→ **Requirement**: Print the records exactly as written, and let no picture into the answer.

→ **Data in this exercise**:
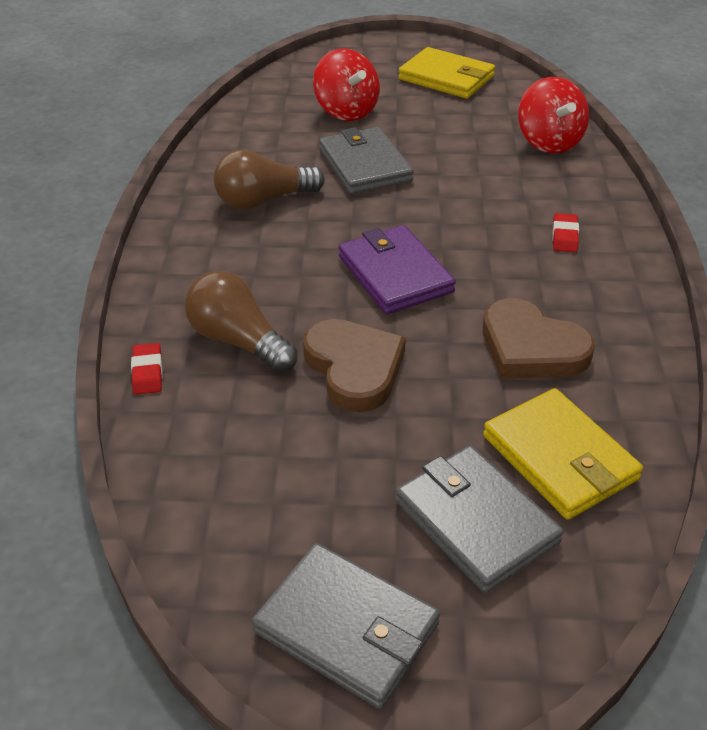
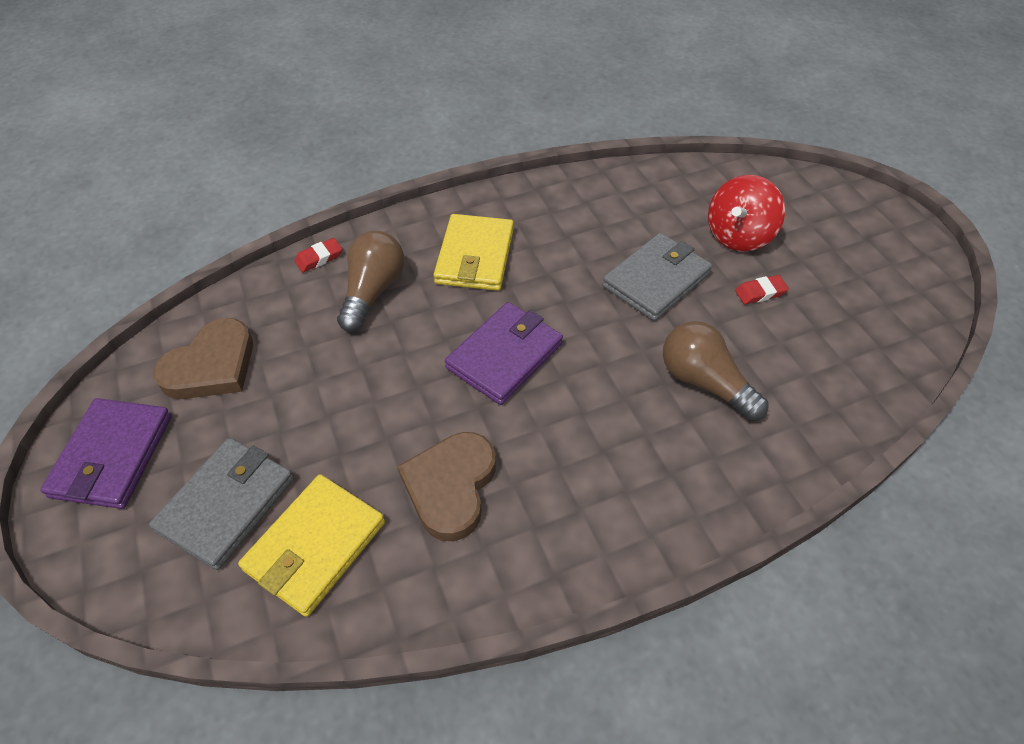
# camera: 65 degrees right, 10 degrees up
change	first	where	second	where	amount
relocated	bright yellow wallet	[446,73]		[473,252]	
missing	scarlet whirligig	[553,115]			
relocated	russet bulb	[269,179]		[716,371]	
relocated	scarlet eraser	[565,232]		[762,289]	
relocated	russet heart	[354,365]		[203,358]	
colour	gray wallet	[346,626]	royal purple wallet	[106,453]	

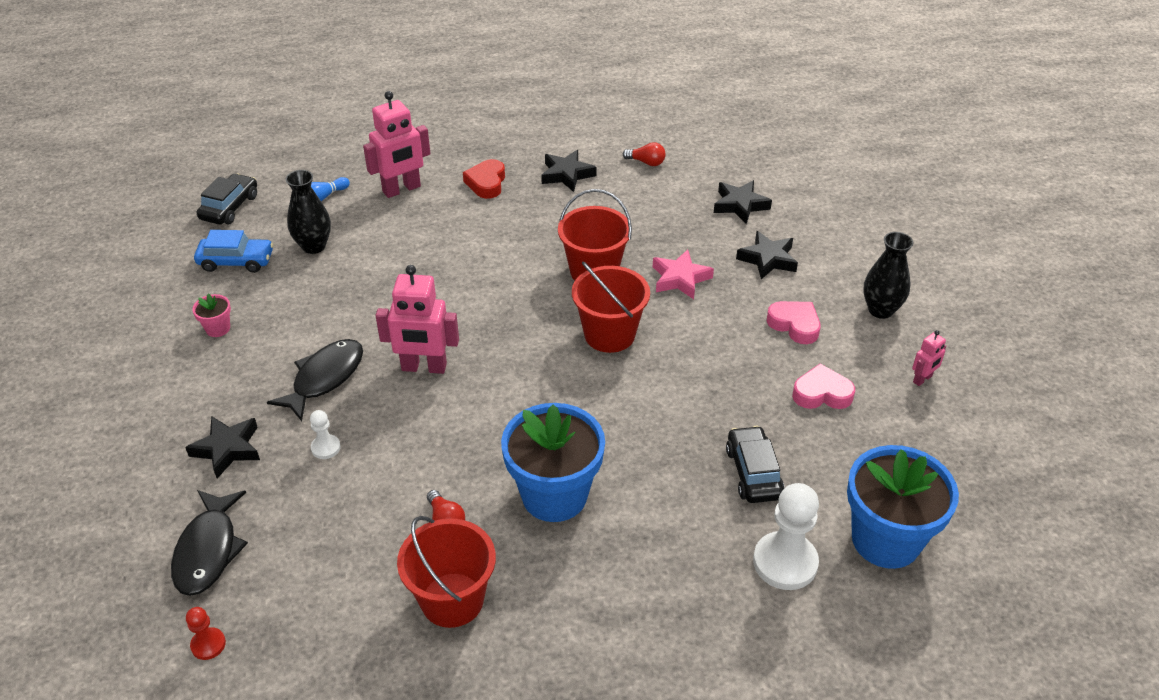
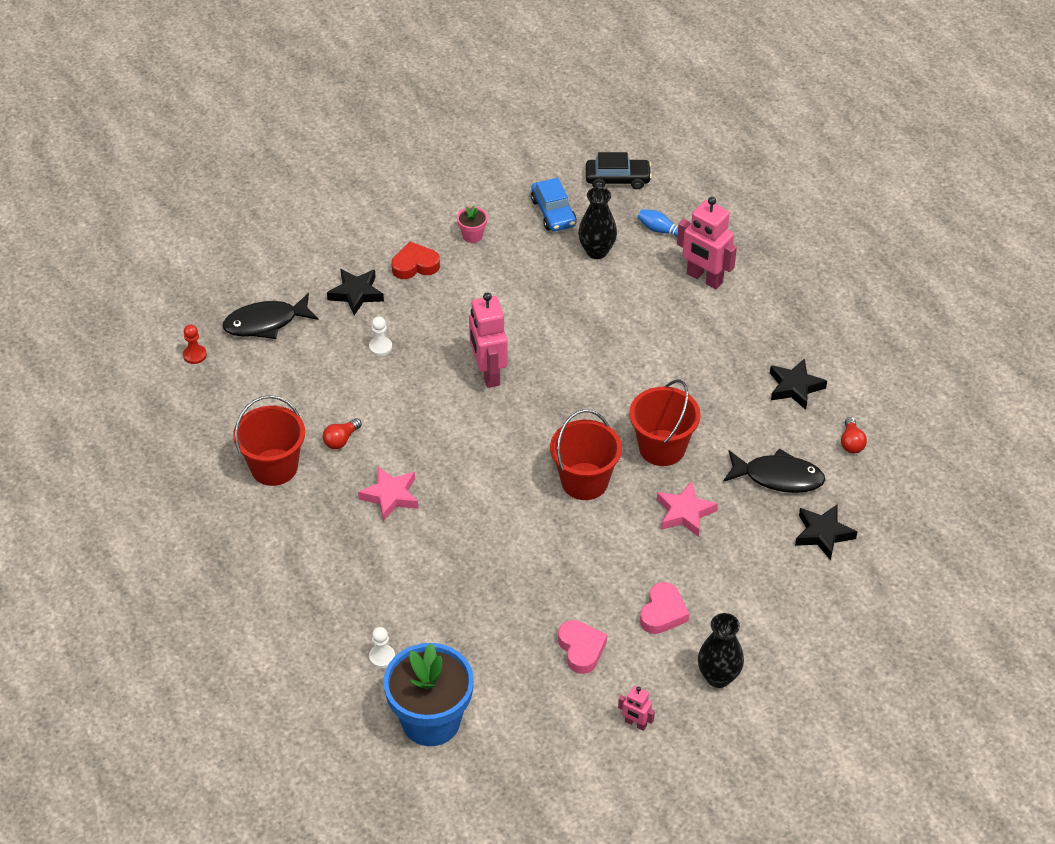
# camera: 70 degrees right, 5 degrees up
change	first	where	second	where	amount
relocated	scarlet heart	[484,179]		[415,260]	
missing	ebony five-pointed star	[767,255]			
relocated	ebony fish	[315,380]		[774,470]	
exchanged	blue flower pot	[553,462]	rose-pink five-pointed star	[388,493]	
missing	ebony toy car	[755,464]			
size	pure white pawn	[786,536]		[382,647]	x0.49

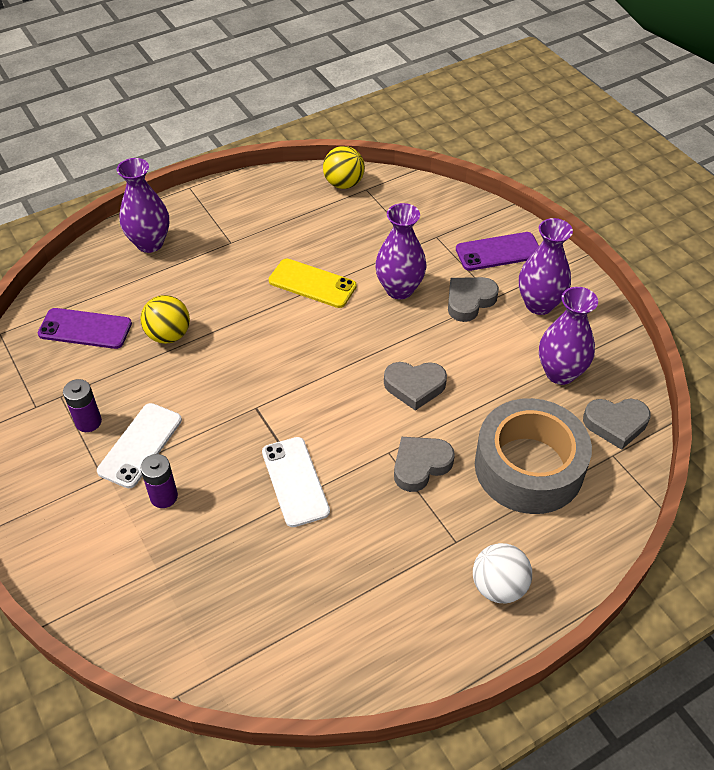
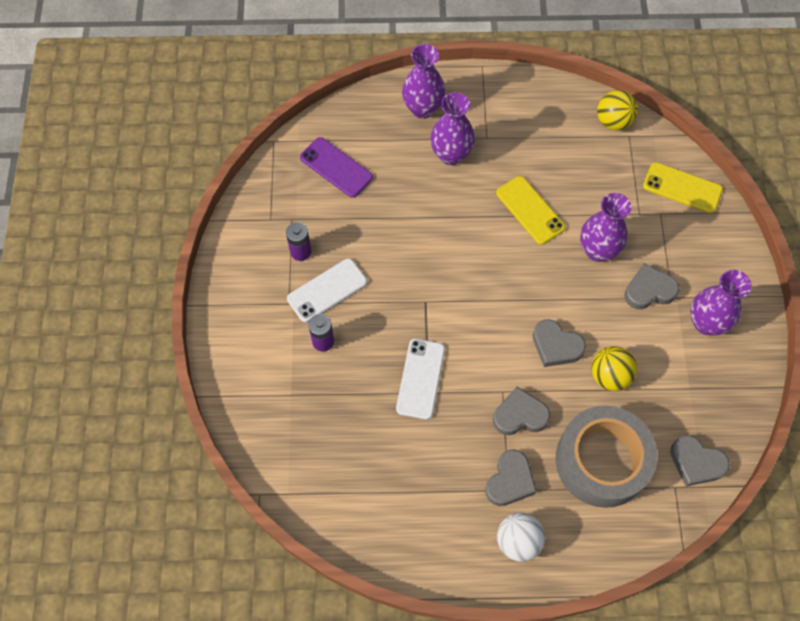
# camera: 30 degrees right, 15 degrees up
change	first	where	second	where	amount
missing	royal purple mobile phone	[497,251]			
relocated	royal purple flower vase	[568,336]		[452,128]	
relocated	bright yellow sphere	[165,319]		[614,368]	
appeared			bright yellow mobile phone	[683,187]	
appeared			gray heart	[511,477]	

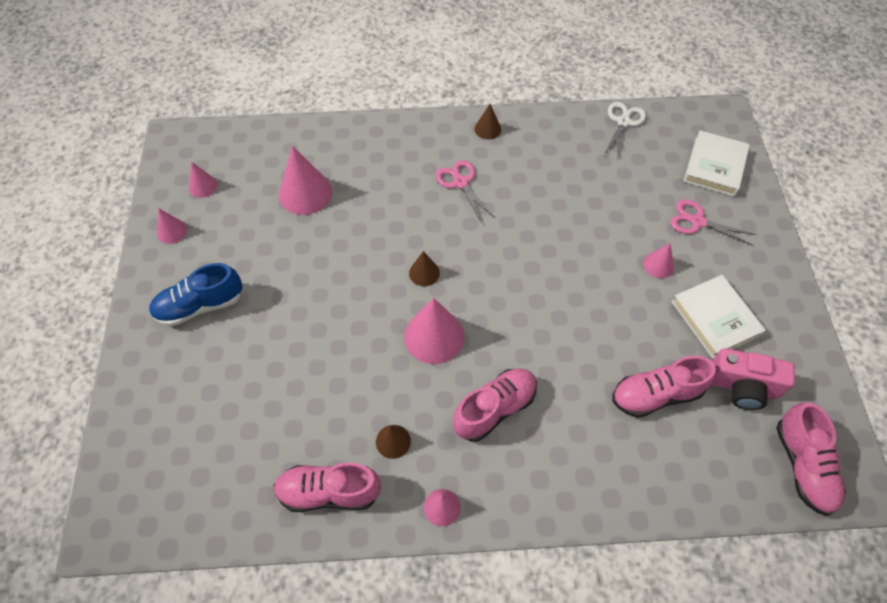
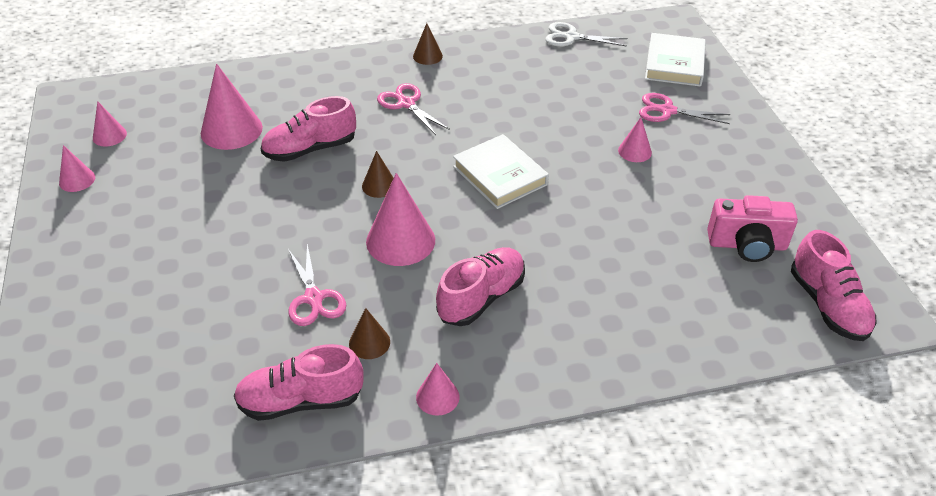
# camera: 10 degrees left, 15 degrees down
change	first	where	second	where	amount
spun	pure white pair of scissors	[625,130]		[586,34]	90 degrees counterclockwise
missing	blue shoe	[196,295]			
relocated	pure white hardcover	[718,317]		[501,171]	
relocated	rose-pink shoe	[664,387]		[308,129]	
appeared			rose-pink pair of scissors	[317,285]	

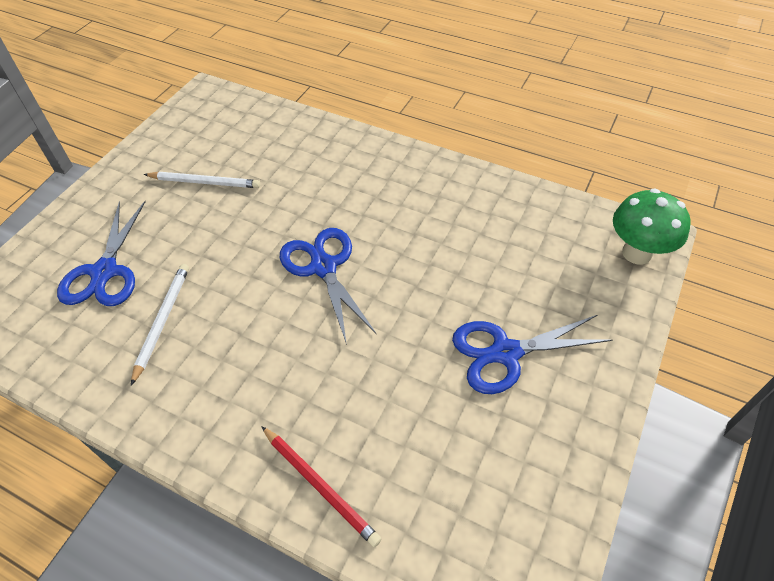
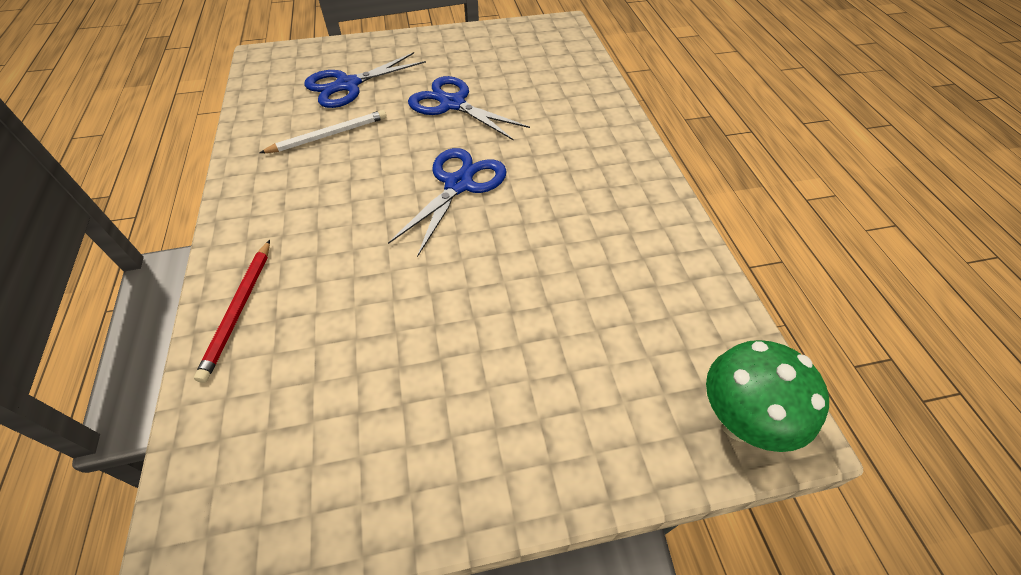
# camera: 50 degrees right, 0 degrees up
change	first	where	second	where	amount
missing	pure white wooden pencil	[202,180]			
relocated	blue pair of scissors	[532,354]		[469,108]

→ **Exercise response**:
# camera: 65 degrees right, 10 degrees up
change	first	where	second	where	amount
relocated	bright yellow wallet	[446,73]		[473,252]	
missing	scarlet whirligig	[553,115]			
relocated	russet bulb	[269,179]		[716,371]	
relocated	scarlet eraser	[565,232]		[762,289]	
relocated	russet heart	[354,365]		[203,358]	
colour	gray wallet	[346,626]	royal purple wallet	[106,453]	

# camera: 70 degrees right, 5 degrees up
change	first	where	second	where	amount
relocated	scarlet heart	[484,179]		[415,260]	
missing	ebony five-pointed star	[767,255]			
relocated	ebony fish	[315,380]		[774,470]	
exchanged	blue flower pot	[553,462]	rose-pink five-pointed star	[388,493]	
missing	ebony toy car	[755,464]			
size	pure white pawn	[786,536]		[382,647]	x0.49

# camera: 30 degrees right, 15 degrees up
change	first	where	second	where	amount
missing	royal purple mobile phone	[497,251]			
relocated	royal purple flower vase	[568,336]		[452,128]	
relocated	bright yellow sphere	[165,319]		[614,368]	
appeared			bright yellow mobile phone	[683,187]	
appeared			gray heart	[511,477]	

# camera: 10 degrees left, 15 degrees down
change	first	where	second	where	amount
spun	pure white pair of scissors	[625,130]		[586,34]	90 degrees counterclockwise
missing	blue shoe	[196,295]			
relocated	pure white hardcover	[718,317]		[501,171]	
relocated	rose-pink shoe	[664,387]		[308,129]	
appeared			rose-pink pair of scissors	[317,285]	

# camera: 50 degrees right, 0 degrees up
change	first	where	second	where	amount
missing	pure white wooden pencil	[202,180]			
relocated	blue pair of scissors	[532,354]		[469,108]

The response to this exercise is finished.